Work task: Pictures stay out of the answer, but every line of the material must be restated exactly.

Segment Start: Exercise materials

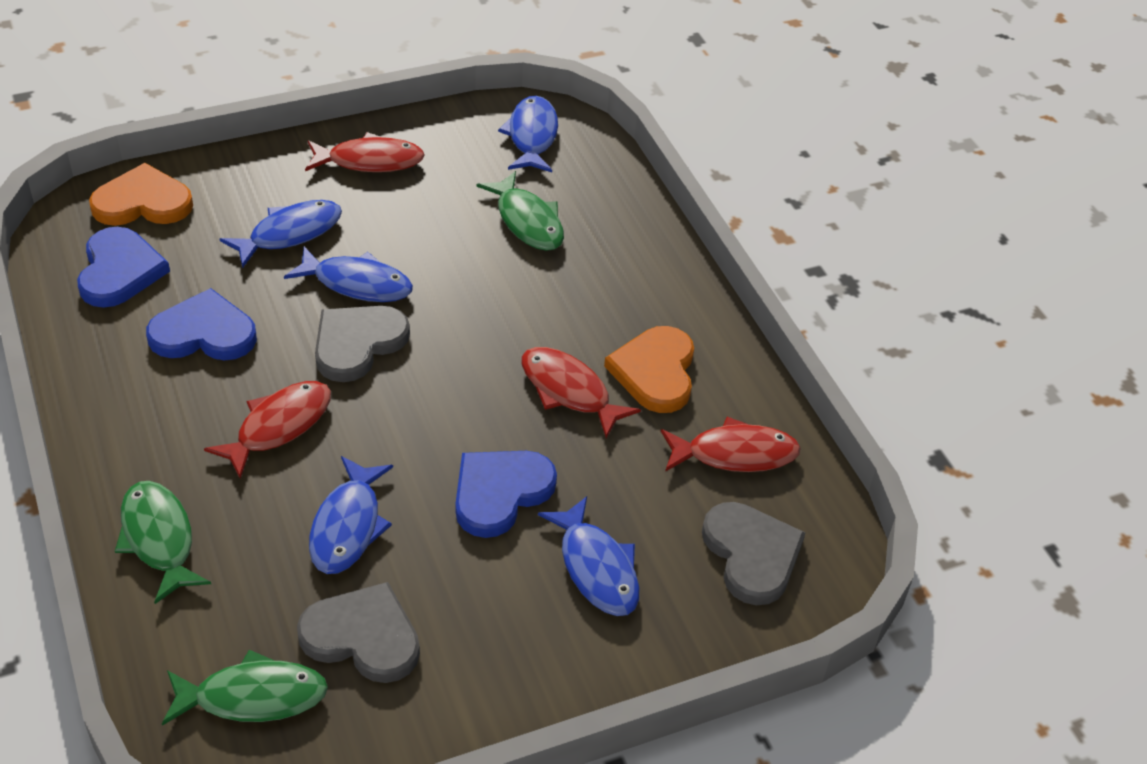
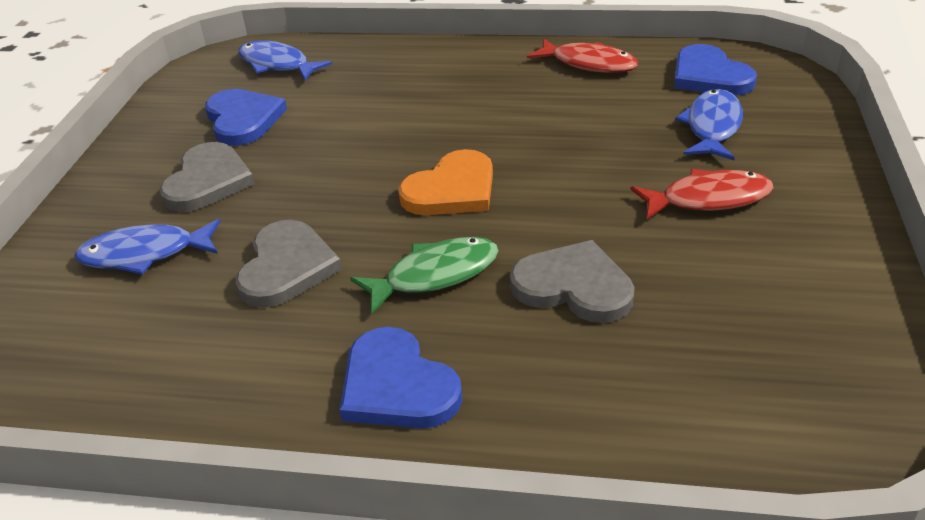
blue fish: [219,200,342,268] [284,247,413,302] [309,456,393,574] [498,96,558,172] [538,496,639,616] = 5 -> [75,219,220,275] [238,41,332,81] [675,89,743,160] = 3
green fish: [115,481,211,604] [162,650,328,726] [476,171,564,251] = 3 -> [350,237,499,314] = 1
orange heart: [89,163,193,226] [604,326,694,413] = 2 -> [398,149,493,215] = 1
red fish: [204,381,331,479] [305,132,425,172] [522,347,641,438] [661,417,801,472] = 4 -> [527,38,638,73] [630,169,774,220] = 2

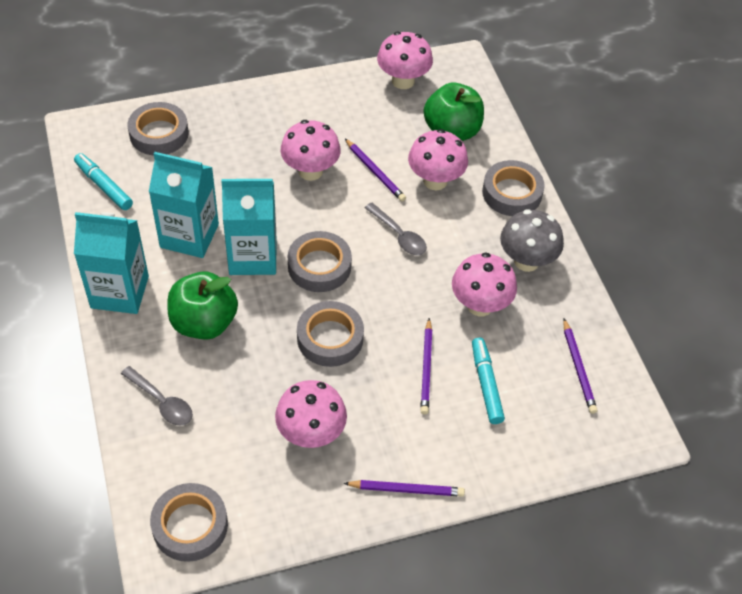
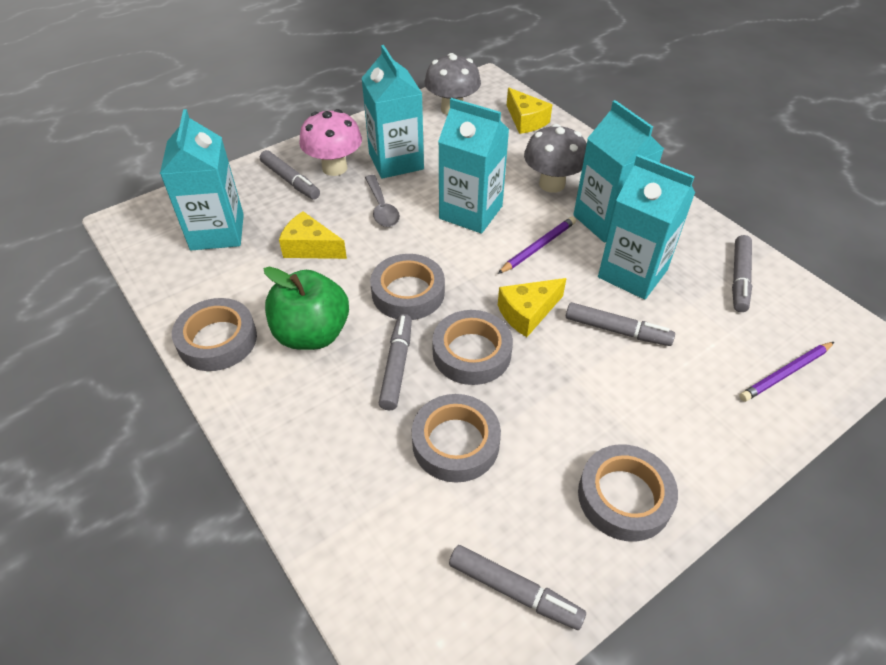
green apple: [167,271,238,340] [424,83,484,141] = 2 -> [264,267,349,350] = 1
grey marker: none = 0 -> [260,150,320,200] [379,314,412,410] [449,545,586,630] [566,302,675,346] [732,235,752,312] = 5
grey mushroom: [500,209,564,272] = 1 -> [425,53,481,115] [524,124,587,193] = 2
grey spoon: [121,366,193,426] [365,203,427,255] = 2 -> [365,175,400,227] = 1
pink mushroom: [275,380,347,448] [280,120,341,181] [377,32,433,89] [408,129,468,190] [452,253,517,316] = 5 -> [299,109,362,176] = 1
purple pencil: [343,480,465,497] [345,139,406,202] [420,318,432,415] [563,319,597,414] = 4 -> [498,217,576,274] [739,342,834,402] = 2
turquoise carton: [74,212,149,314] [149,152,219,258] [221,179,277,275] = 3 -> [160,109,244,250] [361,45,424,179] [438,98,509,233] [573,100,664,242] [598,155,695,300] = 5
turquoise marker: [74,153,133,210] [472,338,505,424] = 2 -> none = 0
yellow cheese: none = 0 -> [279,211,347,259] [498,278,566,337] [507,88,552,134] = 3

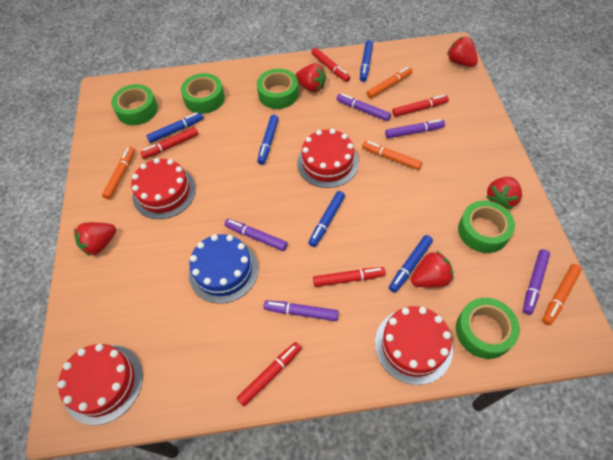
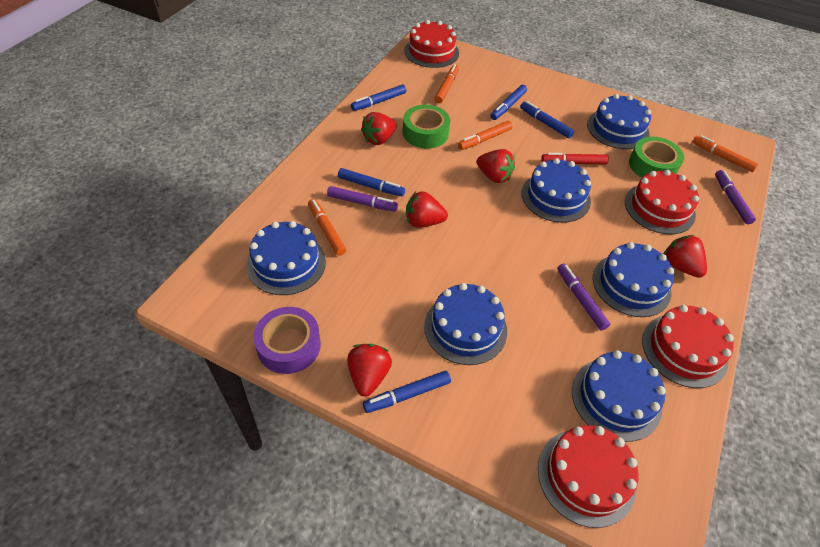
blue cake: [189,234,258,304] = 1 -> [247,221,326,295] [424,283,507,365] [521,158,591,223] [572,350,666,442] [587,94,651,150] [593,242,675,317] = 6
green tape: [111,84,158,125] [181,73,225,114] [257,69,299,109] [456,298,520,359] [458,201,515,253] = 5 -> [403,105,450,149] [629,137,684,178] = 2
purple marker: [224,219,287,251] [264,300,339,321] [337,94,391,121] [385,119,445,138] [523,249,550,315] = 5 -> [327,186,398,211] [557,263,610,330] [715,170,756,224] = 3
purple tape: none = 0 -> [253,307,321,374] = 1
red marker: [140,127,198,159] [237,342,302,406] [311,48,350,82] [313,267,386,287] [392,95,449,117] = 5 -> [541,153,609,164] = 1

Segment End: Exercise materials

Written response:
blue fish: [219,200,342,268] [284,247,413,302] [309,456,393,574] [498,96,558,172] [538,496,639,616] = 5 -> [75,219,220,275] [238,41,332,81] [675,89,743,160] = 3
green fish: [115,481,211,604] [162,650,328,726] [476,171,564,251] = 3 -> [350,237,499,314] = 1
orange heart: [89,163,193,226] [604,326,694,413] = 2 -> [398,149,493,215] = 1
red fish: [204,381,331,479] [305,132,425,172] [522,347,641,438] [661,417,801,472] = 4 -> [527,38,638,73] [630,169,774,220] = 2

green apple: [167,271,238,340] [424,83,484,141] = 2 -> [264,267,349,350] = 1
grey marker: none = 0 -> [260,150,320,200] [379,314,412,410] [449,545,586,630] [566,302,675,346] [732,235,752,312] = 5
grey mushroom: [500,209,564,272] = 1 -> [425,53,481,115] [524,124,587,193] = 2
grey spoon: [121,366,193,426] [365,203,427,255] = 2 -> [365,175,400,227] = 1
pink mushroom: [275,380,347,448] [280,120,341,181] [377,32,433,89] [408,129,468,190] [452,253,517,316] = 5 -> [299,109,362,176] = 1
purple pencil: [343,480,465,497] [345,139,406,202] [420,318,432,415] [563,319,597,414] = 4 -> [498,217,576,274] [739,342,834,402] = 2
turquoise carton: [74,212,149,314] [149,152,219,258] [221,179,277,275] = 3 -> [160,109,244,250] [361,45,424,179] [438,98,509,233] [573,100,664,242] [598,155,695,300] = 5
turquoise marker: [74,153,133,210] [472,338,505,424] = 2 -> none = 0
yellow cheese: none = 0 -> [279,211,347,259] [498,278,566,337] [507,88,552,134] = 3

blue cake: [189,234,258,304] = 1 -> [247,221,326,295] [424,283,507,365] [521,158,591,223] [572,350,666,442] [587,94,651,150] [593,242,675,317] = 6
green tape: [111,84,158,125] [181,73,225,114] [257,69,299,109] [456,298,520,359] [458,201,515,253] = 5 -> [403,105,450,149] [629,137,684,178] = 2
purple marker: [224,219,287,251] [264,300,339,321] [337,94,391,121] [385,119,445,138] [523,249,550,315] = 5 -> [327,186,398,211] [557,263,610,330] [715,170,756,224] = 3
purple tape: none = 0 -> [253,307,321,374] = 1
red marker: [140,127,198,159] [237,342,302,406] [311,48,350,82] [313,267,386,287] [392,95,449,117] = 5 -> [541,153,609,164] = 1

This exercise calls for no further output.